WHAT YOU WILL DO
If a line in the listing below has the string "white", copy it out.

COLLECTED DATA
--- --- ---
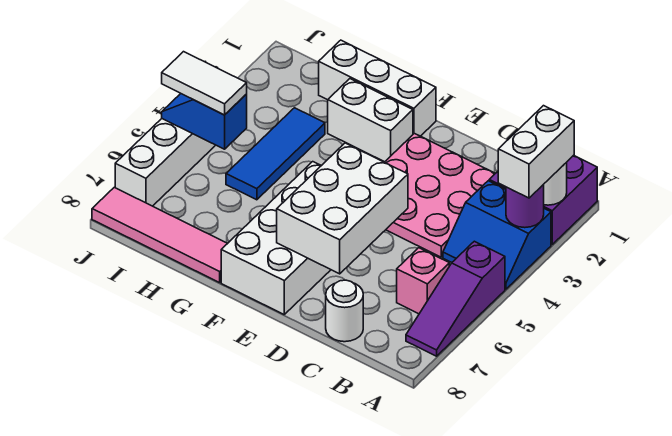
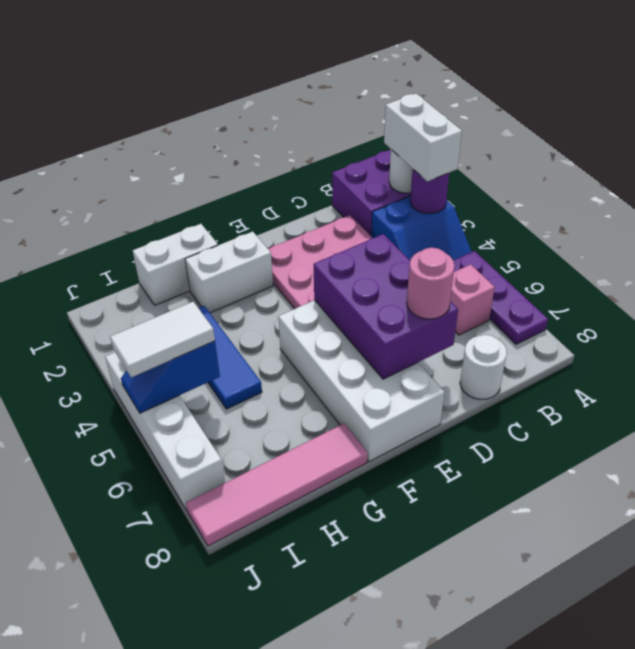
purple slope A5:A7 level 1 top 5 -> purple plate A5:A7 level 1
white brick D5:E7 level 2 -> purple brick D5:E7 level 2
none -> pink round brick D7 level 3
white brick F1:H1 level 1 -> white brick G1:H1 level 1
--- --- ---
WRITTEN SOLUTION
white brick D5:E7 level 2 -> purple brick D5:E7 level 2
white brick F1:H1 level 1 -> white brick G1:H1 level 1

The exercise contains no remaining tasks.